▶ _Exercise instructions_: What follows is a set of entries; retype all of them exactly.

▶ _Items from a dataset_:
***

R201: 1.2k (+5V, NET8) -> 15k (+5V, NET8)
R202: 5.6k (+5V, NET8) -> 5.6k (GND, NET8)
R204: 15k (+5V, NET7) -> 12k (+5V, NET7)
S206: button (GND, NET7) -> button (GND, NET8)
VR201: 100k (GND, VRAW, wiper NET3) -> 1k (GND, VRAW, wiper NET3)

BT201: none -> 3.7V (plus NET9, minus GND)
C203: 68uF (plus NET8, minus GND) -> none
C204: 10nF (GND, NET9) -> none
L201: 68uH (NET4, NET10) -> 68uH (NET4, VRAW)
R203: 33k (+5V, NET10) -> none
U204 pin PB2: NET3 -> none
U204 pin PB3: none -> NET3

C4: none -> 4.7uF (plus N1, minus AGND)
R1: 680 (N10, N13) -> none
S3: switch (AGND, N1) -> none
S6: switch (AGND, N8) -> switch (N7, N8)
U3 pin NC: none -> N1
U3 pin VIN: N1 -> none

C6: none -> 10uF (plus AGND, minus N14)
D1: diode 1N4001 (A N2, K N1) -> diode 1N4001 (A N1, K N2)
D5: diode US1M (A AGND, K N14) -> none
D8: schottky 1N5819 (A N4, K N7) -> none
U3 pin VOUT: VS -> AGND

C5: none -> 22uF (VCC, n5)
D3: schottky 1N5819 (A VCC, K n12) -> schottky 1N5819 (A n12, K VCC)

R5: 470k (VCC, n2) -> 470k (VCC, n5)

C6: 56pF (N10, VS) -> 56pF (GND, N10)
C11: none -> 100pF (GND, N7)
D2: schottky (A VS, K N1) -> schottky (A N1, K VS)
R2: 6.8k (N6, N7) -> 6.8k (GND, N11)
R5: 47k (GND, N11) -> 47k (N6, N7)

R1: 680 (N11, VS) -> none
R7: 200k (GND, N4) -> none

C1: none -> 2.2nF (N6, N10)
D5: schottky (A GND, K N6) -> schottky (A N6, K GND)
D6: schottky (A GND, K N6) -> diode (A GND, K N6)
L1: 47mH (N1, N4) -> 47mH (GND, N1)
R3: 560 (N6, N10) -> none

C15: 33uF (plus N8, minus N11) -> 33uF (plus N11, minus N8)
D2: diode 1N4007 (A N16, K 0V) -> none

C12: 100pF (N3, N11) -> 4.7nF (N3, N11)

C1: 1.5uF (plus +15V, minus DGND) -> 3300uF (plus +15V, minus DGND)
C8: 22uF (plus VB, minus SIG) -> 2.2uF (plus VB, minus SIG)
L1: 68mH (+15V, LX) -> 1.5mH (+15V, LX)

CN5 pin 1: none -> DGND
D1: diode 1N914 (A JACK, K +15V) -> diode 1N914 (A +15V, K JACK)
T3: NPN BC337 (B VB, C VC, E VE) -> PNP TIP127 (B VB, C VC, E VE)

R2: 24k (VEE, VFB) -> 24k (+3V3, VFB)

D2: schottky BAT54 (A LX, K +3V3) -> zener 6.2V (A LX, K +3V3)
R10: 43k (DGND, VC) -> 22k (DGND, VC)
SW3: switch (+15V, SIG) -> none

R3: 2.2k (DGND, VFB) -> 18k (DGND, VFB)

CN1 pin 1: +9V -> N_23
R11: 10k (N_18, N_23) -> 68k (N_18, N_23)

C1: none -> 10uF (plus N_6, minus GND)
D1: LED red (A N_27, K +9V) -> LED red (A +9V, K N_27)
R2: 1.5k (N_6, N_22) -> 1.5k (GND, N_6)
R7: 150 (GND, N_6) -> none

***

▶ _Exercise result_:
R201: 1.2k (+5V, NET8) -> 15k (+5V, NET8)
R202: 5.6k (+5V, NET8) -> 5.6k (GND, NET8)
R204: 15k (+5V, NET7) -> 12k (+5V, NET7)
S206: button (GND, NET7) -> button (GND, NET8)
VR201: 100k (GND, VRAW, wiper NET3) -> 1k (GND, VRAW, wiper NET3)

BT201: none -> 3.7V (plus NET9, minus GND)
C203: 68uF (plus NET8, minus GND) -> none
C204: 10nF (GND, NET9) -> none
L201: 68uH (NET4, NET10) -> 68uH (NET4, VRAW)
R203: 33k (+5V, NET10) -> none
U204 pin PB2: NET3 -> none
U204 pin PB3: none -> NET3

C4: none -> 4.7uF (plus N1, minus AGND)
R1: 680 (N10, N13) -> none
S3: switch (AGND, N1) -> none
S6: switch (AGND, N8) -> switch (N7, N8)
U3 pin NC: none -> N1
U3 pin VIN: N1 -> none

C6: none -> 10uF (plus AGND, minus N14)
D1: diode 1N4001 (A N2, K N1) -> diode 1N4001 (A N1, K N2)
D5: diode US1M (A AGND, K N14) -> none
D8: schottky 1N5819 (A N4, K N7) -> none
U3 pin VOUT: VS -> AGND

C5: none -> 22uF (VCC, n5)
D3: schottky 1N5819 (A VCC, K n12) -> schottky 1N5819 (A n12, K VCC)

R5: 470k (VCC, n2) -> 470k (VCC, n5)

C6: 56pF (N10, VS) -> 56pF (GND, N10)
C11: none -> 100pF (GND, N7)
D2: schottky (A VS, K N1) -> schottky (A N1, K VS)
R2: 6.8k (N6, N7) -> 6.8k (GND, N11)
R5: 47k (GND, N11) -> 47k (N6, N7)

R1: 680 (N11, VS) -> none
R7: 200k (GND, N4) -> none

C1: none -> 2.2nF (N6, N10)
D5: schottky (A GND, K N6) -> schottky (A N6, K GND)
D6: schottky (A GND, K N6) -> diode (A GND, K N6)
L1: 47mH (N1, N4) -> 47mH (GND, N1)
R3: 560 (N6, N10) -> none

C15: 33uF (plus N8, minus N11) -> 33uF (plus N11, minus N8)
D2: diode 1N4007 (A N16, K 0V) -> none

C12: 100pF (N3, N11) -> 4.7nF (N3, N11)

C1: 1.5uF (plus +15V, minus DGND) -> 3300uF (plus +15V, minus DGND)
C8: 22uF (plus VB, minus SIG) -> 2.2uF (plus VB, minus SIG)
L1: 68mH (+15V, LX) -> 1.5mH (+15V, LX)

CN5 pin 1: none -> DGND
D1: diode 1N914 (A JACK, K +15V) -> diode 1N914 (A +15V, K JACK)
T3: NPN BC337 (B VB, C VC, E VE) -> PNP TIP127 (B VB, C VC, E VE)

R2: 24k (VEE, VFB) -> 24k (+3V3, VFB)

D2: schottky BAT54 (A LX, K +3V3) -> zener 6.2V (A LX, K +3V3)
R10: 43k (DGND, VC) -> 22k (DGND, VC)
SW3: switch (+15V, SIG) -> none

R3: 2.2k (DGND, VFB) -> 18k (DGND, VFB)

CN1 pin 1: +9V -> N_23
R11: 10k (N_18, N_23) -> 68k (N_18, N_23)

C1: none -> 10uF (plus N_6, minus GND)
D1: LED red (A N_27, K +9V) -> LED red (A +9V, K N_27)
R2: 1.5k (N_6, N_22) -> 1.5k (GND, N_6)
R7: 150 (GND, N_6) -> none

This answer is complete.